§ TASK INSTRUCTIONS
Copy out each line of the data holding "none".
-- TASK MATERIAL follows --
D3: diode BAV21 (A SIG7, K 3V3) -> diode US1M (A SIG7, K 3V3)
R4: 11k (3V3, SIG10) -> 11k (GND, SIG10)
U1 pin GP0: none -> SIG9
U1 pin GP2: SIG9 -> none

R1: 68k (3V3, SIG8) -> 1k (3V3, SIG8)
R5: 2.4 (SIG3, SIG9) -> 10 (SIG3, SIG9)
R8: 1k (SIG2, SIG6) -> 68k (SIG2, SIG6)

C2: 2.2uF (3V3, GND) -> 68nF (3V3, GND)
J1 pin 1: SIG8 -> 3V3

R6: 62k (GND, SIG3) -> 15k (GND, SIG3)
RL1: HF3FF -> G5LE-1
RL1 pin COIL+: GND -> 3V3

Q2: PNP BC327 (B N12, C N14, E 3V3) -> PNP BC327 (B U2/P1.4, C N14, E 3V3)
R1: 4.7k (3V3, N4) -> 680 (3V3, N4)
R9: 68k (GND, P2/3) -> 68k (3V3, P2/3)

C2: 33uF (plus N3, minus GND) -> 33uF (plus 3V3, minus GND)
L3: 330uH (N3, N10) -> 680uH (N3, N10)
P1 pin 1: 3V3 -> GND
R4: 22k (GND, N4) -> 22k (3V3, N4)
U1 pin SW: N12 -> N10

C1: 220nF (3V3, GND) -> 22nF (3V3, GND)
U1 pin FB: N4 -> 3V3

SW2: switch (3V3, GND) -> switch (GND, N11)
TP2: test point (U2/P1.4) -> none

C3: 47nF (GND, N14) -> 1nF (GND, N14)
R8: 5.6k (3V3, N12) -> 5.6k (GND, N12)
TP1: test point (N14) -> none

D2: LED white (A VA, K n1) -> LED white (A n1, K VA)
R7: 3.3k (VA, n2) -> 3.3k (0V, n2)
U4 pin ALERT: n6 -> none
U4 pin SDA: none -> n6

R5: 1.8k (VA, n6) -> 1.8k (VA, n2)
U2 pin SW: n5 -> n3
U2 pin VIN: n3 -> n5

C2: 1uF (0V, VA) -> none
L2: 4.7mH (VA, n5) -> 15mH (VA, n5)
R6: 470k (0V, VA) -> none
-- TASK MATERIAL concluded --
§ ANSWER TO THIS TASK
U1 pin GP0: none -> SIG9
U1 pin GP2: SIG9 -> none
TP2: test point (U2/P1.4) -> none
TP1: test point (N14) -> none
U4 pin ALERT: n6 -> none
U4 pin SDA: none -> n6
C2: 1uF (0V, VA) -> none
R6: 470k (0V, VA) -> none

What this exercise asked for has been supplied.